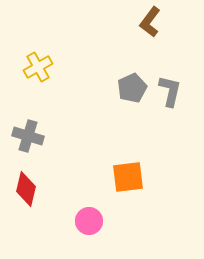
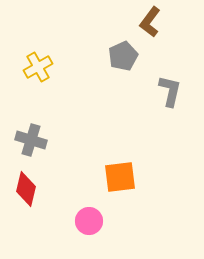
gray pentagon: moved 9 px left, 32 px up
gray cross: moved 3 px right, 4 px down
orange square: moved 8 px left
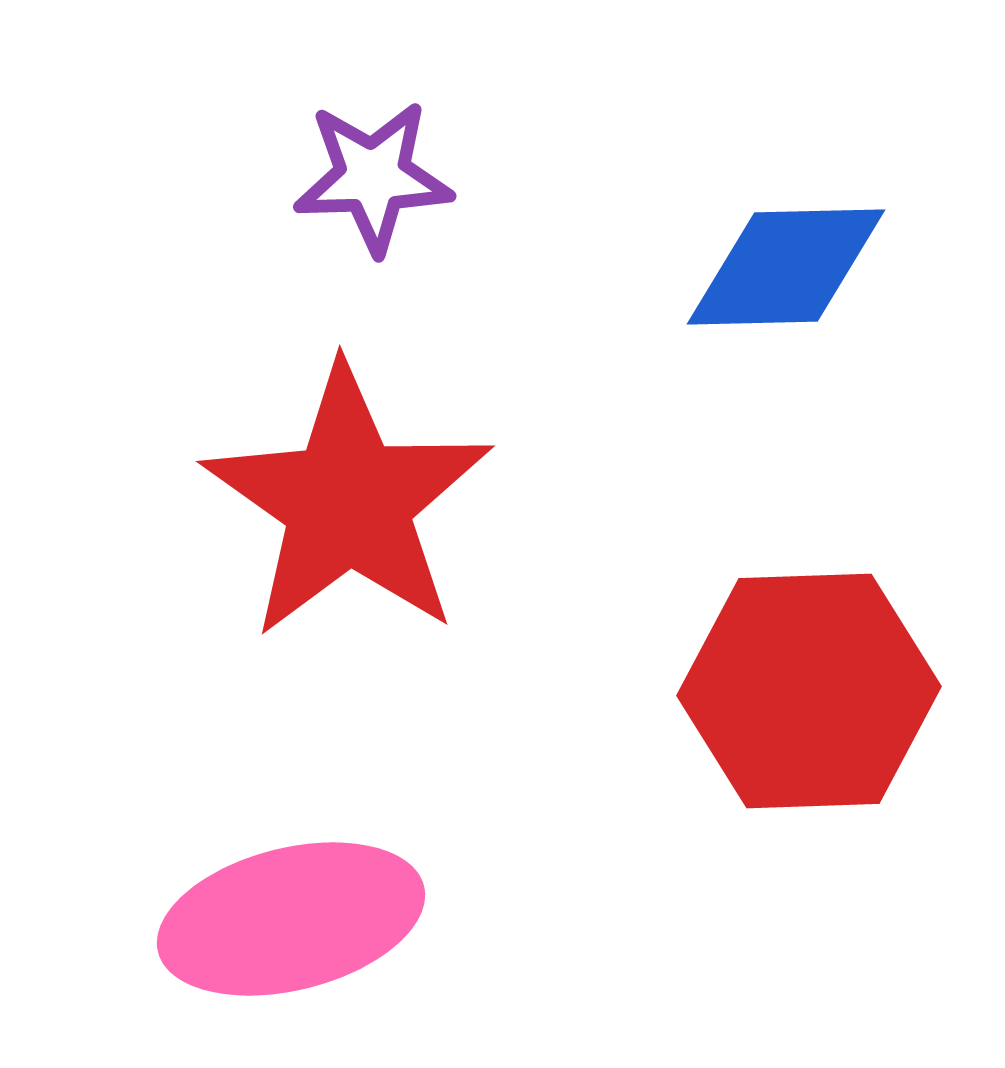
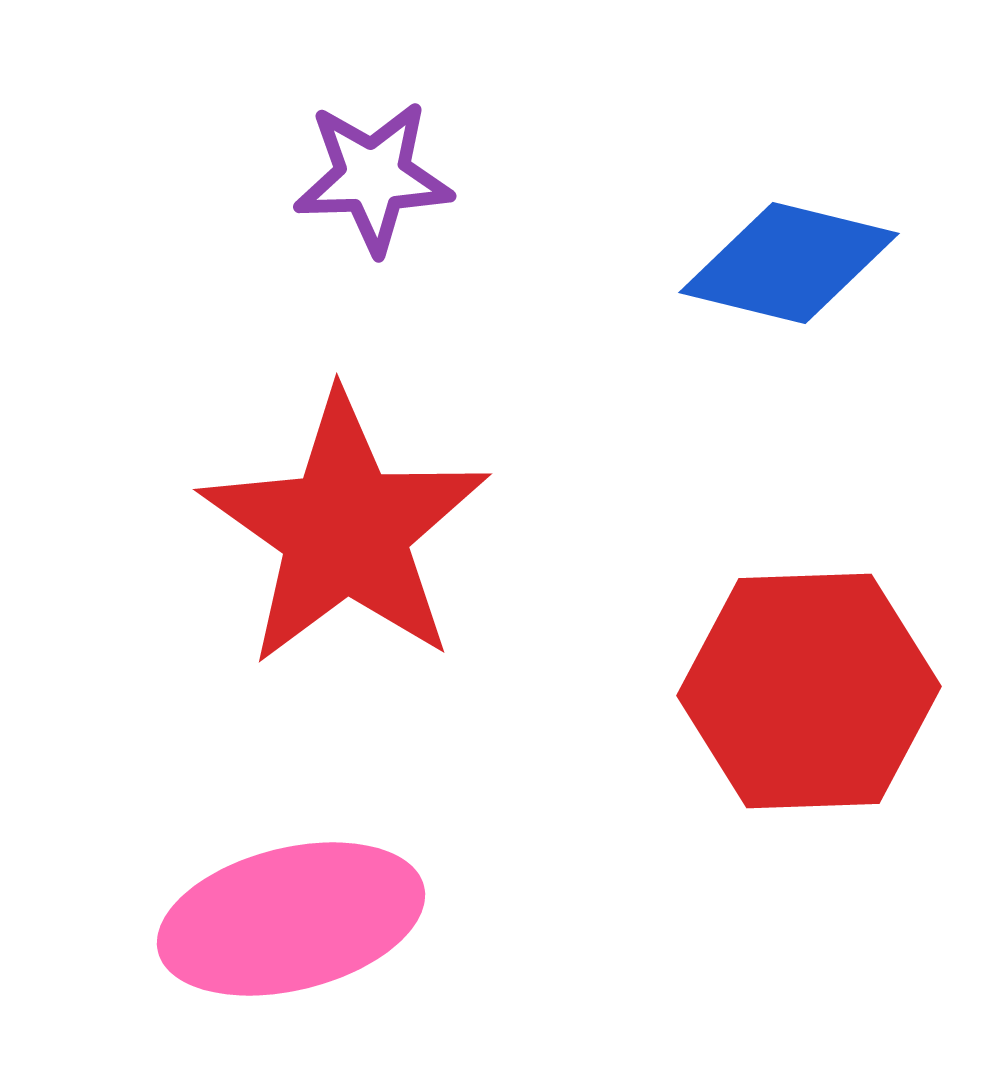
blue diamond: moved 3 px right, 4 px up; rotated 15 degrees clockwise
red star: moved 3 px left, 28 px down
• • • • •
• AIM OF THE TASK
The string "down" may occur on several lines of the listing; state how many such lines there are, giving the number only.

• SOLUTION TO THE EXERCISE
2